=== Begin Enclosure ===

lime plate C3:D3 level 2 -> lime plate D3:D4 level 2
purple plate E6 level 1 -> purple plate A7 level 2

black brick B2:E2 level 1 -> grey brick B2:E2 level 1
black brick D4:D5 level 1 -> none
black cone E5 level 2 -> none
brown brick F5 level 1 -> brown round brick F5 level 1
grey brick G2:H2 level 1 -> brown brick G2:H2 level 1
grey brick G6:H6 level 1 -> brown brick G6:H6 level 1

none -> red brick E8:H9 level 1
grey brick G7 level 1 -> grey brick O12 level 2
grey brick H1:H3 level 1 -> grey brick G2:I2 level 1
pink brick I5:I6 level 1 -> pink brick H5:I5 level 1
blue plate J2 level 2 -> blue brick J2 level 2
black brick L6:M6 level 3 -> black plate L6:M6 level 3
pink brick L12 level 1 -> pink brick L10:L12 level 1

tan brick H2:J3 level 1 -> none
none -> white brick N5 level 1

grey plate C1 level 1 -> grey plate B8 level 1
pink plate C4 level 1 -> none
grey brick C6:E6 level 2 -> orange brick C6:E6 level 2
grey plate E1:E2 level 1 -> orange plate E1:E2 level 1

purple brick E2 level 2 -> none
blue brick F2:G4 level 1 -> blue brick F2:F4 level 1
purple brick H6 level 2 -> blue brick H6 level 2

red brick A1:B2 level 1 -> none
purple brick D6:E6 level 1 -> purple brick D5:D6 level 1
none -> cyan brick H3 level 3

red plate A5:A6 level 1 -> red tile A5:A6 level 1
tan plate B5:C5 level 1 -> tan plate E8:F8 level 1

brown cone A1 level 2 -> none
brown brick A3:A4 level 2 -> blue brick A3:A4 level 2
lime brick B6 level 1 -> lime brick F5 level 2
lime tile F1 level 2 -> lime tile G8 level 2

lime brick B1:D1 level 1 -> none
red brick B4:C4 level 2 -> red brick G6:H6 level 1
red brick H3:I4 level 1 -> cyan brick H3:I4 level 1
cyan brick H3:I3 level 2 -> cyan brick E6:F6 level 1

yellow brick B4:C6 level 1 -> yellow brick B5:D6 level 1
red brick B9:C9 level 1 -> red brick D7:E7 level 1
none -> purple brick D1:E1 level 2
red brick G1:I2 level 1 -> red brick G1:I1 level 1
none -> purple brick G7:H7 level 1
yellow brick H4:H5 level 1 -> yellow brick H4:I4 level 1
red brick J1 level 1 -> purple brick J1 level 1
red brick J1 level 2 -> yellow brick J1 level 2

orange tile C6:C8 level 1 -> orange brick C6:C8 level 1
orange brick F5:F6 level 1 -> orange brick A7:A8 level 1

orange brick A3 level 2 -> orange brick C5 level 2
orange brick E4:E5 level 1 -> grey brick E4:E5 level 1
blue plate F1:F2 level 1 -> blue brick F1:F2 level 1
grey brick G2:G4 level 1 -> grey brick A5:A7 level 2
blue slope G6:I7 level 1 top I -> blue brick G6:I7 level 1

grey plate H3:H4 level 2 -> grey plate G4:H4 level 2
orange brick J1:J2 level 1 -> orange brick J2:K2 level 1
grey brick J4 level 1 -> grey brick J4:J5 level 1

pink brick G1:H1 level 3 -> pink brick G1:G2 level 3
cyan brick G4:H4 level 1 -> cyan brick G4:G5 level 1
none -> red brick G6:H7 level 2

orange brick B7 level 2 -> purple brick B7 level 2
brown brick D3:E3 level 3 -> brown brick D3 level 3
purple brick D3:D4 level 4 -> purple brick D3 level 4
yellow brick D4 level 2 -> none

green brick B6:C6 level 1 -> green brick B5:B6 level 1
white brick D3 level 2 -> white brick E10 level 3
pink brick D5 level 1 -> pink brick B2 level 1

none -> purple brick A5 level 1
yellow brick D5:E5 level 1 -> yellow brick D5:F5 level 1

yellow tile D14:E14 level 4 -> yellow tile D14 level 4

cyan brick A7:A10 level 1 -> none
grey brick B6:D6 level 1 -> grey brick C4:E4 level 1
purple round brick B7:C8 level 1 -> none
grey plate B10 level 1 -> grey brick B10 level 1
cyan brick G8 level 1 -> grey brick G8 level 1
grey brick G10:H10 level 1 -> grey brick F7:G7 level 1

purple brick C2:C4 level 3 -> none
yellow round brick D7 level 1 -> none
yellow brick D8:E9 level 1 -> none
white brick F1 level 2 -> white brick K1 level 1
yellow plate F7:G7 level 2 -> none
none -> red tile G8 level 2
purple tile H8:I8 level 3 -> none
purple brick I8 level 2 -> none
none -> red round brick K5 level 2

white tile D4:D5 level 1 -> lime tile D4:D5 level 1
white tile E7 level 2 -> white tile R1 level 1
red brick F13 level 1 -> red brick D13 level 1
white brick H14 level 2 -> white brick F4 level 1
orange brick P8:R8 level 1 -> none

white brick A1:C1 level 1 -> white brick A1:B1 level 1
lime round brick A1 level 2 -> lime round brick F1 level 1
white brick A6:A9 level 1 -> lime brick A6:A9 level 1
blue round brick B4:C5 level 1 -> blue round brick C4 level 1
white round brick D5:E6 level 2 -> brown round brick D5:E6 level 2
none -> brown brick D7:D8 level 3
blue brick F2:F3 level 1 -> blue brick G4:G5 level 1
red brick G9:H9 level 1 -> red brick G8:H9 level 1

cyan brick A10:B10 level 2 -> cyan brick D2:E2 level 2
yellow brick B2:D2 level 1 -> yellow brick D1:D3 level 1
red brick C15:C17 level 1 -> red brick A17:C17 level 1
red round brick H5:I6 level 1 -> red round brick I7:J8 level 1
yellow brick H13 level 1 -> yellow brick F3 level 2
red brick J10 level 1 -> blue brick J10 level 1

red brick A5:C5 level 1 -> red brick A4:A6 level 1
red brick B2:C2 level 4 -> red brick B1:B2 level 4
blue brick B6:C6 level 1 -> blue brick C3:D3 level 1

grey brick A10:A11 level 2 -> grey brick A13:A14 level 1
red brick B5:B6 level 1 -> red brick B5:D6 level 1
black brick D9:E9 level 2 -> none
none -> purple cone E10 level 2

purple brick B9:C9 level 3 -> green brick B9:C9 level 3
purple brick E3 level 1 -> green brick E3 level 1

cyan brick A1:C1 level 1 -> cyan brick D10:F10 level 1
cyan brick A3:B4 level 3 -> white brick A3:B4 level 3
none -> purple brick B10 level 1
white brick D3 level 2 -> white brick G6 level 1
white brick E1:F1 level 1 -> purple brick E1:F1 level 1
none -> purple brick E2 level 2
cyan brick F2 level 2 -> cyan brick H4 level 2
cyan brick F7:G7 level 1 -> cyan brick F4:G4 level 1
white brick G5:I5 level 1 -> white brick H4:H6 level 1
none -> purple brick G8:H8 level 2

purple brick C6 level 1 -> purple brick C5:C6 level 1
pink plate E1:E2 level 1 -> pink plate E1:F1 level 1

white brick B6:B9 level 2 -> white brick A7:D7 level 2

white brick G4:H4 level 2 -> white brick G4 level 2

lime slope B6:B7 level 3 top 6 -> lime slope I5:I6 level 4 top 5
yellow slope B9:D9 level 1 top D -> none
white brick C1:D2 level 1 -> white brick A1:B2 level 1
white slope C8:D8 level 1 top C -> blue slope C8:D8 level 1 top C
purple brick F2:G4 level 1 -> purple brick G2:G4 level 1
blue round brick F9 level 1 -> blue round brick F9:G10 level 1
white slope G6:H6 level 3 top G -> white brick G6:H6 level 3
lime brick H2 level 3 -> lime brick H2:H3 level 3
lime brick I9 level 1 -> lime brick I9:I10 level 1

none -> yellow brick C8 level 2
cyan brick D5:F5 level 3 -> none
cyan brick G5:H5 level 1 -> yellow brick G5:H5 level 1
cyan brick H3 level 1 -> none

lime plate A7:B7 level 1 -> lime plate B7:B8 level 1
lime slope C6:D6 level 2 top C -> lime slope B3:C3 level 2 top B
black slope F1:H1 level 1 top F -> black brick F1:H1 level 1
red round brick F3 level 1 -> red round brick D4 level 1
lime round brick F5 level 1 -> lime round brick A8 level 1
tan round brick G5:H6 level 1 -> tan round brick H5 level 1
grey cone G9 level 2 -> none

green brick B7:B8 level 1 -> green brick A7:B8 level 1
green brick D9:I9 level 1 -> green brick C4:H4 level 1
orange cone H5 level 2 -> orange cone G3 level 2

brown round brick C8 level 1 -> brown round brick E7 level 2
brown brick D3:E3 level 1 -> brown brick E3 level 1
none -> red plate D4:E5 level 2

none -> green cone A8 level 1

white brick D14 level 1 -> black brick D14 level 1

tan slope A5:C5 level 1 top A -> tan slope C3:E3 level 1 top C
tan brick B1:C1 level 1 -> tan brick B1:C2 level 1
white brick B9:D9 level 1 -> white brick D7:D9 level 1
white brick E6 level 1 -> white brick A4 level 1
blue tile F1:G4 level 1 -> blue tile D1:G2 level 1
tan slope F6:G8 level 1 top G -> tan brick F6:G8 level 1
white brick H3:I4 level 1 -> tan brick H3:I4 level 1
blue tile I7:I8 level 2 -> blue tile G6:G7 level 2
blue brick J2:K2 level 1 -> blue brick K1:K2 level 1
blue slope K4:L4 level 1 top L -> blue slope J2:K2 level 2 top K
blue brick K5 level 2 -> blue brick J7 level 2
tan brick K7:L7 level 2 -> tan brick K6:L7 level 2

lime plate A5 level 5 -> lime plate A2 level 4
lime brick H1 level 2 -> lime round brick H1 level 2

=== End Enclosure ===

*Task details:* From the records above, return each line where "pink" occurs.

*Problem solution:*
pink brick I5:I6 level 1 -> pink brick H5:I5 level 1
pink brick L12 level 1 -> pink brick L10:L12 level 1
pink plate C4 level 1 -> none
pink brick G1:H1 level 3 -> pink brick G1:G2 level 3
pink brick D5 level 1 -> pink brick B2 level 1
pink plate E1:E2 level 1 -> pink plate E1:F1 level 1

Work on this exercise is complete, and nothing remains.